- Opening Delimiter -

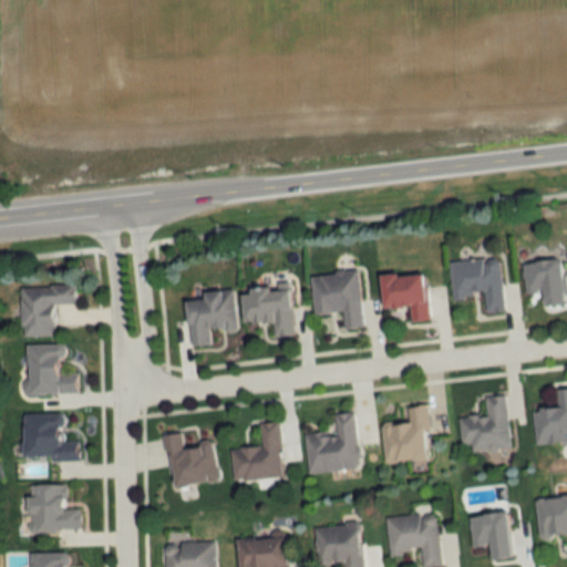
[(498,258),(449,261),(452,299),(481,297),(483,313),(503,312),(498,258)]
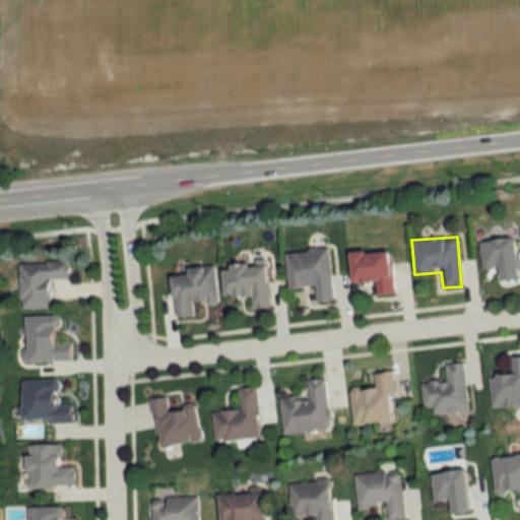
[(477,243),(481,270),(495,268),(497,281),(518,278),(512,237),(477,243)]
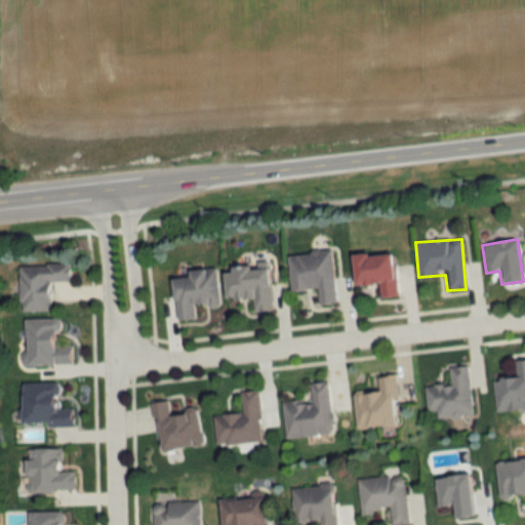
[(330,251),(287,254),(290,290),(316,288),(317,305),(335,303),(330,251)]
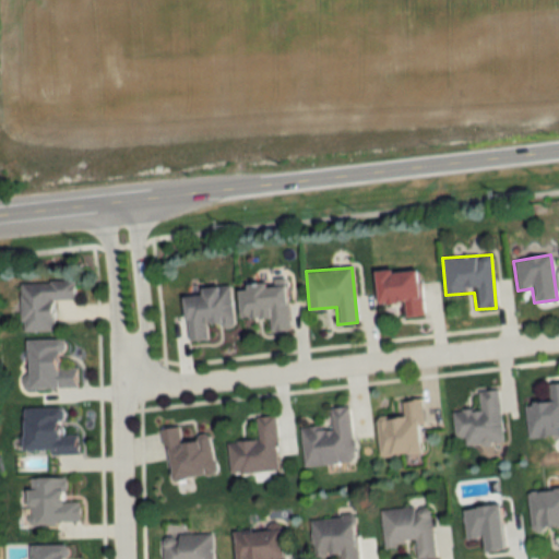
[(404,317),(421,316),(417,269),(373,272),(377,305),(403,302),(404,317)]
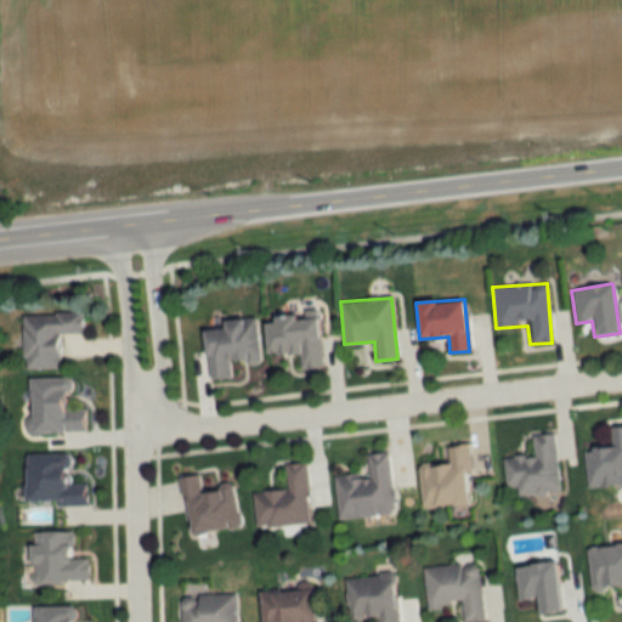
[(22,369),(58,368),(57,334),(82,334),(82,314),(22,314),(22,369)]
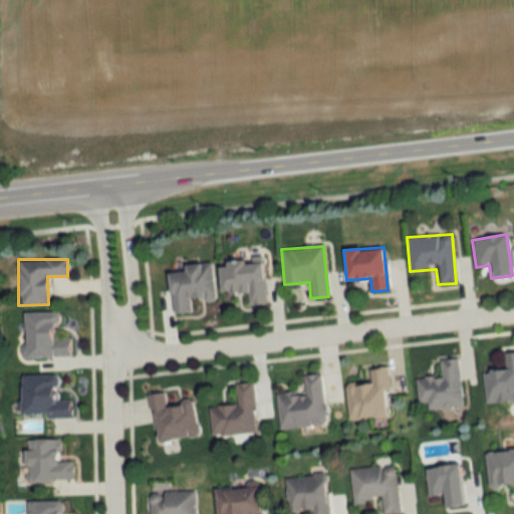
[(246,291),(247,305),(265,303),(262,261),(217,264),(219,293),(246,291)]
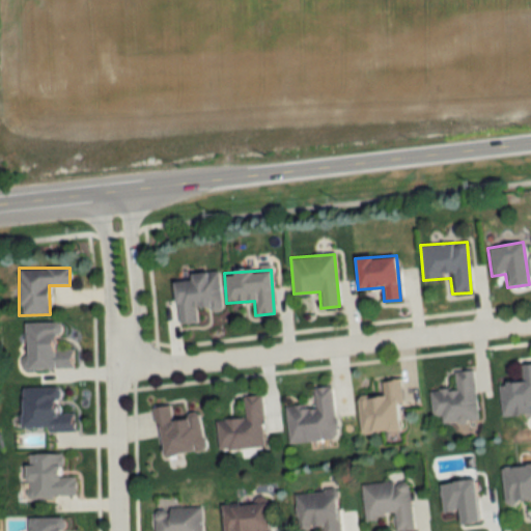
[(188,274),(189,281),(173,282),(176,324),(196,323),(195,311),(220,309),(218,272),(188,274)]
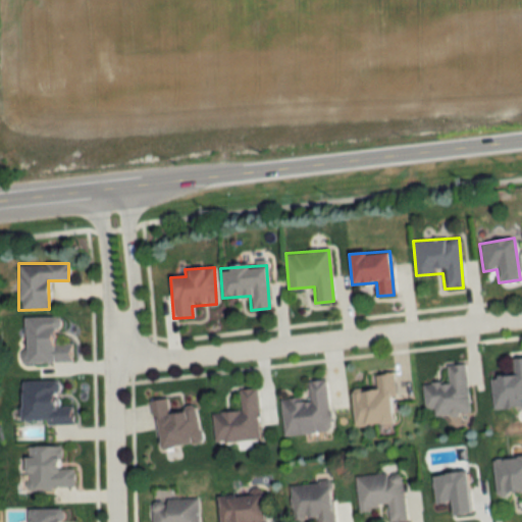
[(56,317),(23,318),(24,363),(71,362),(70,343),(57,343),(56,317)]
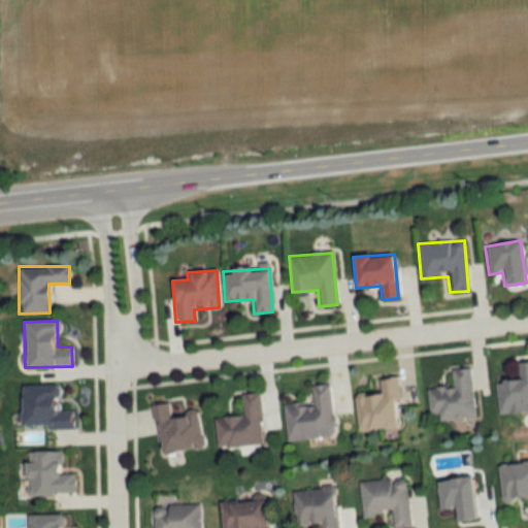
[(497,414),(527,410),(527,361),(517,362),(518,378),(495,381),(497,414)]
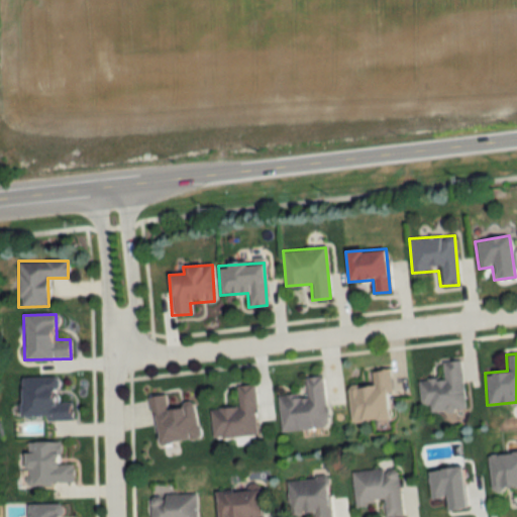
[(417,380),(420,406),(429,405),(429,411),(464,408),(459,359),(440,363),(442,377),(417,380)]
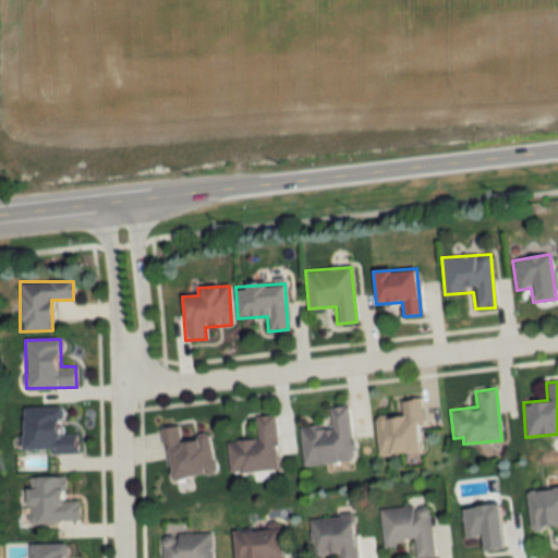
[(419,399),(400,400),(401,416),(375,417),(377,455),(421,452),(419,399)]
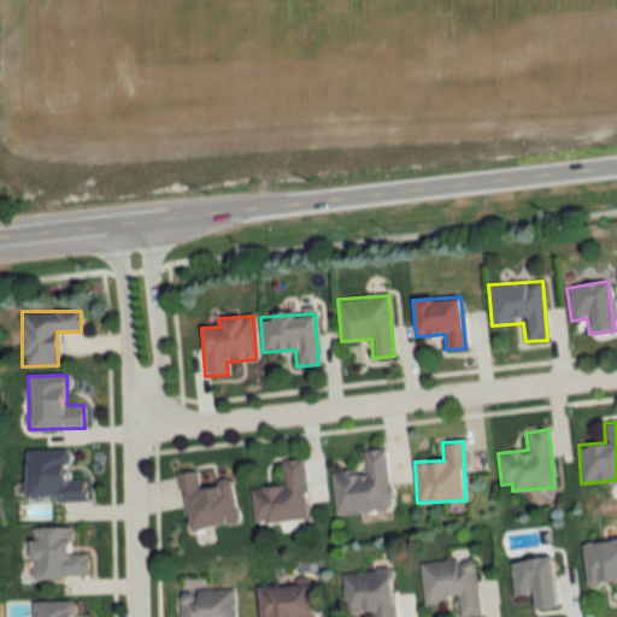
[(386,448),(363,450),(364,469),(330,472),(334,515),(391,510),(386,448)]
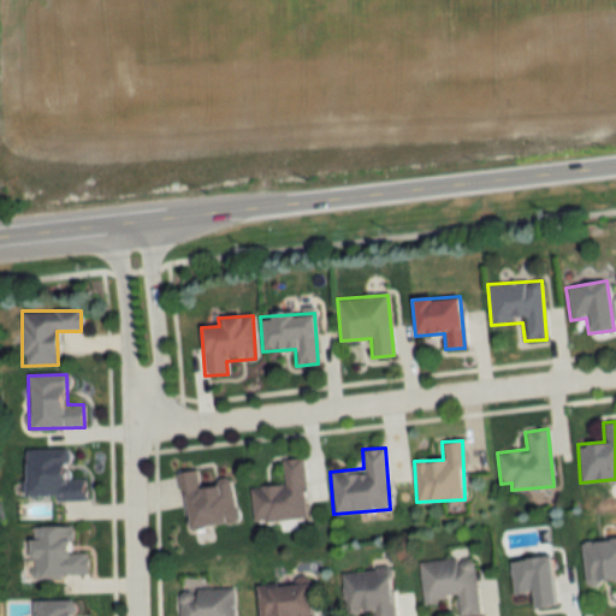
[(84,499),(84,478),(69,478),(69,449),(24,449),(23,498),(84,499)]
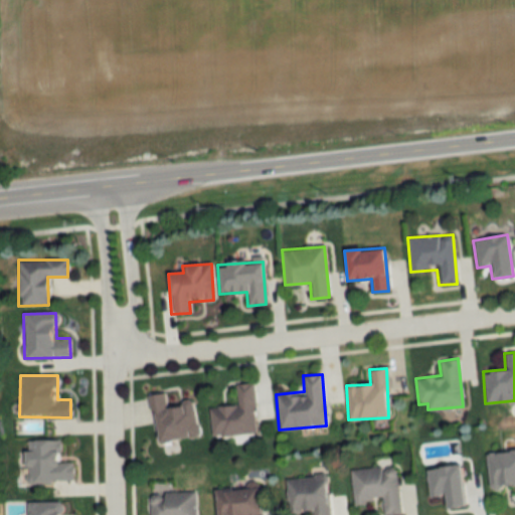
[(209,406),(211,437),(255,434),(252,382),(235,383),(236,405),(209,406)]
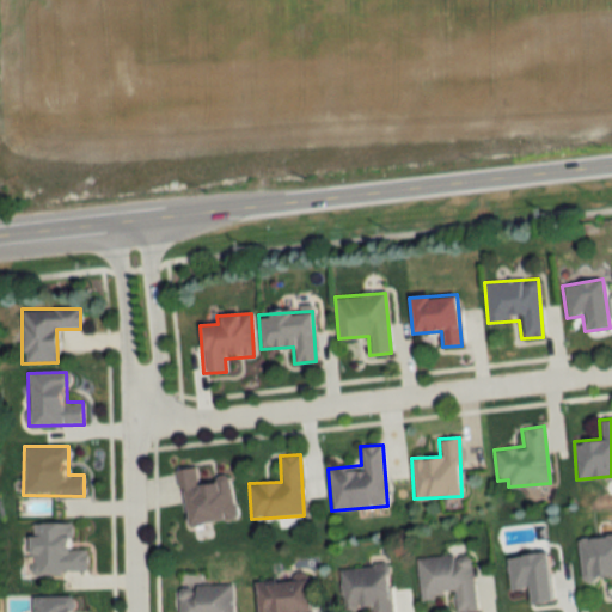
[(184,527),(236,518),(228,476),(197,482),(194,465),(175,469),(184,527)]
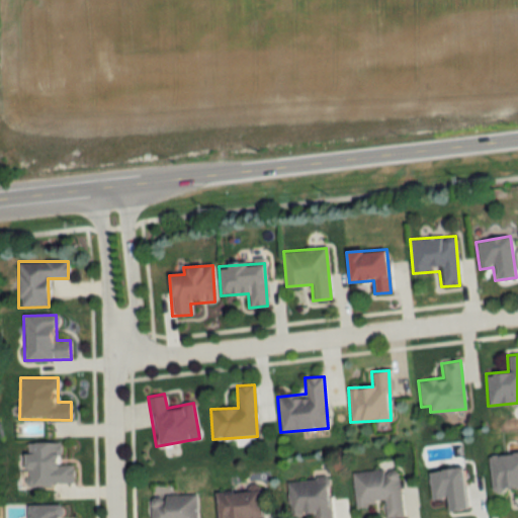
[(23,487),(73,484),(72,463),(60,464),(59,441),(26,443),(27,453),(21,454),(23,487)]
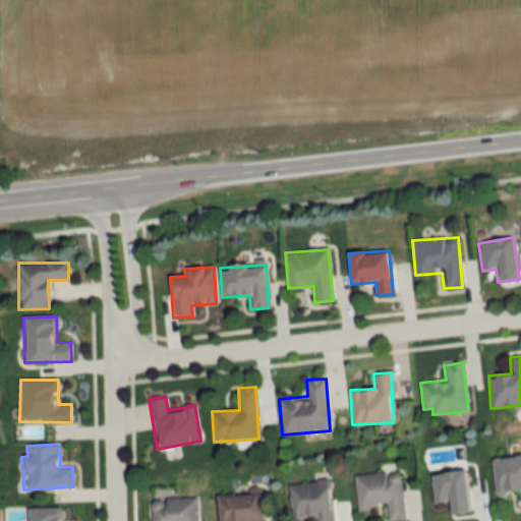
[(520,454),(490,458),(495,494),(520,490),(520,497),(520,454)]
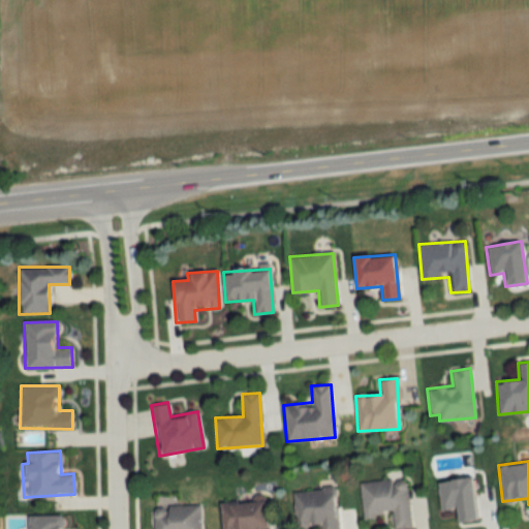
[(455,507),(457,522),(476,520),(471,477),(437,481),(440,509),(455,507)]
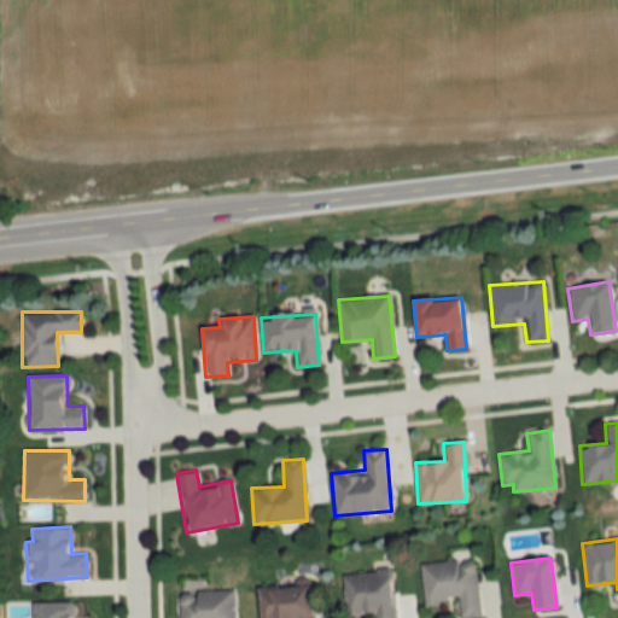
[(474,559),(420,564),(424,604),(458,600),(459,617),(468,617),(479,617),(474,559)]
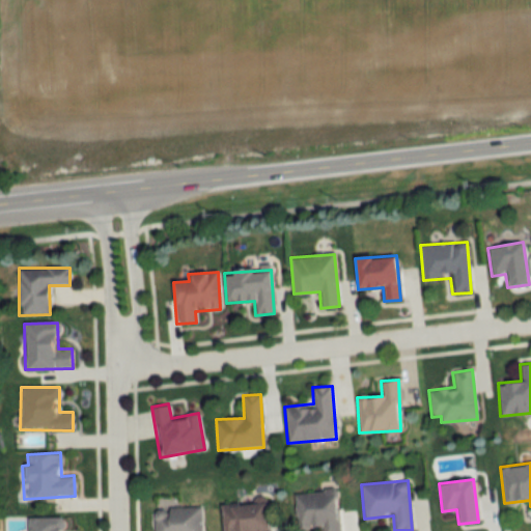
[(297,530),(322,529),(322,530),(338,530),(337,491),(295,492),(297,530)]
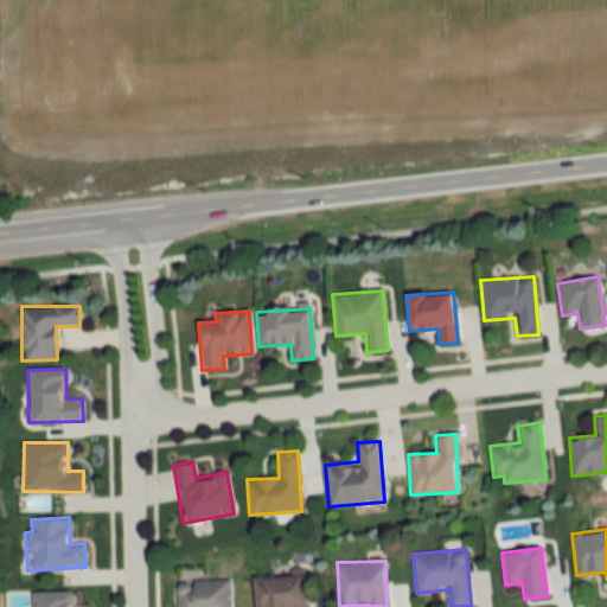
[(253,606),(259,606),(283,606),(306,606),(305,575),(251,579),(253,606)]
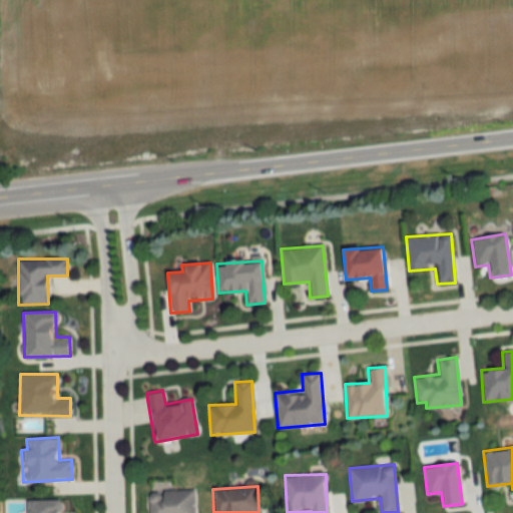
[(193,512),(193,490),(148,490),(147,512),(193,512)]
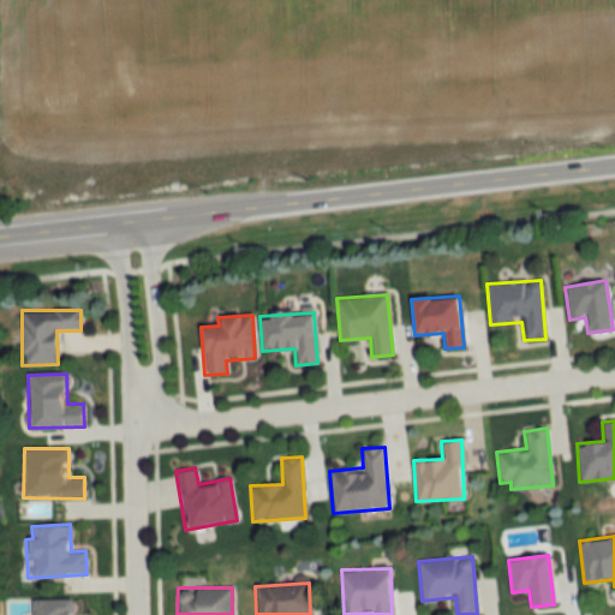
[(31,614),(66,614),(72,614),(72,599),(33,601),(31,614)]
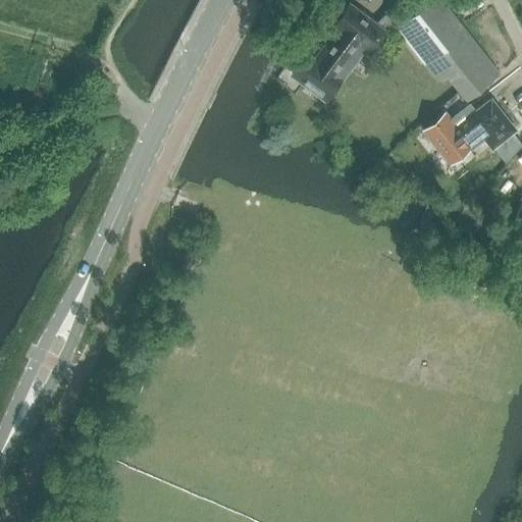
[(399,27),(396,30),(436,81),(445,73),(465,101),(471,96),(493,76),(501,71),(440,0),(430,0),(407,19),(399,27)]
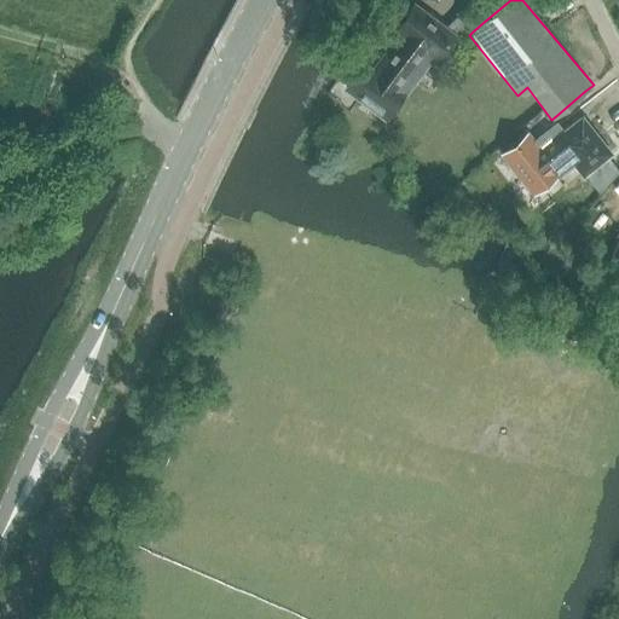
[(468,5),(457,13),(460,15),(473,32),(482,23),(468,5)]
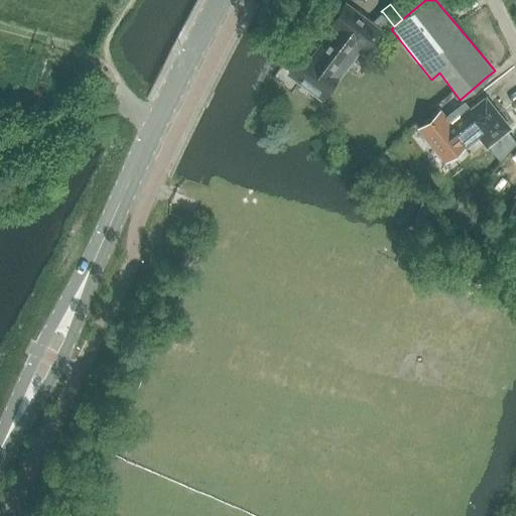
[(365,52),(379,31),(380,30),(371,23),(346,5),(332,24),(334,25),(332,28),(338,32),(315,62),(304,54),(289,74),(324,100),(337,81),(332,78),(355,45),(365,52)]
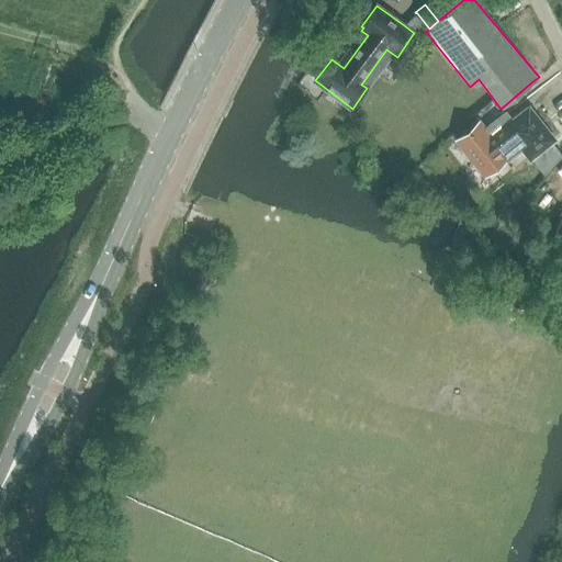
[(417,13),(404,25),(414,33),(418,38),(426,32),(427,31),(428,30),(429,29),(417,13)]
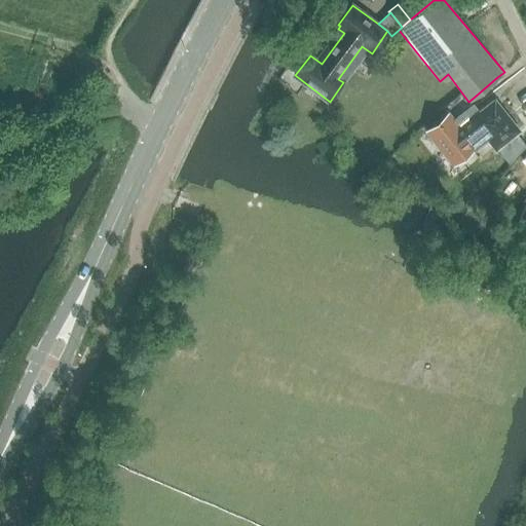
[(448,117),(431,129),(457,162),(474,150),(472,147),(486,137),(495,149),(519,130),(494,99),(479,111),(473,104),(451,121),(448,117)]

- Closing Delimiter -

> Written task
Start with the first line of the records above and end with the line containing "[(468,5),(457,13),(460,15),(473,32),(482,23),(468,5)]". Output those lines exactly, pictures excluded.

> Exercise output
[(498,258),(449,261),(452,299),(481,297),(483,313),(503,312),(498,258)]
[(477,243),(481,270),(495,268),(497,281),(518,278),(512,237),(477,243)]
[(330,251),(287,254),(290,290),(316,288),(317,305),(335,303),(330,251)]
[(404,317),(421,316),(417,269),(373,272),(377,305),(403,302),(404,317)]
[(22,369),(58,368),(57,334),(82,334),(82,314),(22,314),(22,369)]
[(246,291),(247,305),(265,303),(262,261),(217,264),(219,293),(246,291)]
[(188,274),(189,281),(173,282),(176,324),(196,323),(195,311),(220,309),(218,272),(188,274)]
[(56,317),(23,318),(24,363),(71,362),(70,343),(57,343),(56,317)]
[(497,414),(527,410),(527,361),(517,362),(518,378),(495,381),(497,414)]
[(417,380),(420,406),(429,405),(429,411),(464,408),(459,359),(440,363),(442,377),(417,380)]
[(419,399),(400,400),(401,416),(375,417),(377,455),(421,452),(419,399)]
[(386,448),(363,450),(364,469),(330,472),(334,515),(391,510),(386,448)]
[(84,499),(84,478),(69,478),(69,449),(24,449),(23,498),(84,499)]
[(209,406),(211,437),(255,434),(252,382),(235,383),(236,405),(209,406)]
[(184,527),(236,518),(228,476),(197,482),(194,465),(175,469),(184,527)]
[(23,487),(73,484),(72,463),(60,464),(59,441),(26,443),(27,453),(21,454),(23,487)]
[(520,454),(490,458),(495,494),(520,490),(520,497),(520,454)]
[(455,507),(457,522),(476,520),(471,477),(437,481),(440,509),(455,507)]
[(474,559),(420,564),(424,604),(458,600),(459,617),(468,617),(479,617),(474,559)]
[(297,530),(322,529),(322,530),(338,530),(337,491),(295,492),(297,530)]
[(253,606),(259,606),(283,606),(306,606),(305,575),(251,579),(253,606)]
[(193,512),(193,490),(148,490),(147,512),(193,512)]
[(31,614),(66,614),(72,614),(72,599),(33,601),(31,614)]
[(399,27),(396,30),(436,81),(445,73),(465,101),(471,96),(493,76),(501,71),(440,0),(430,0),(407,19),(399,27)]
[(468,5),(457,13),(460,15),(473,32),(482,23),(468,5)]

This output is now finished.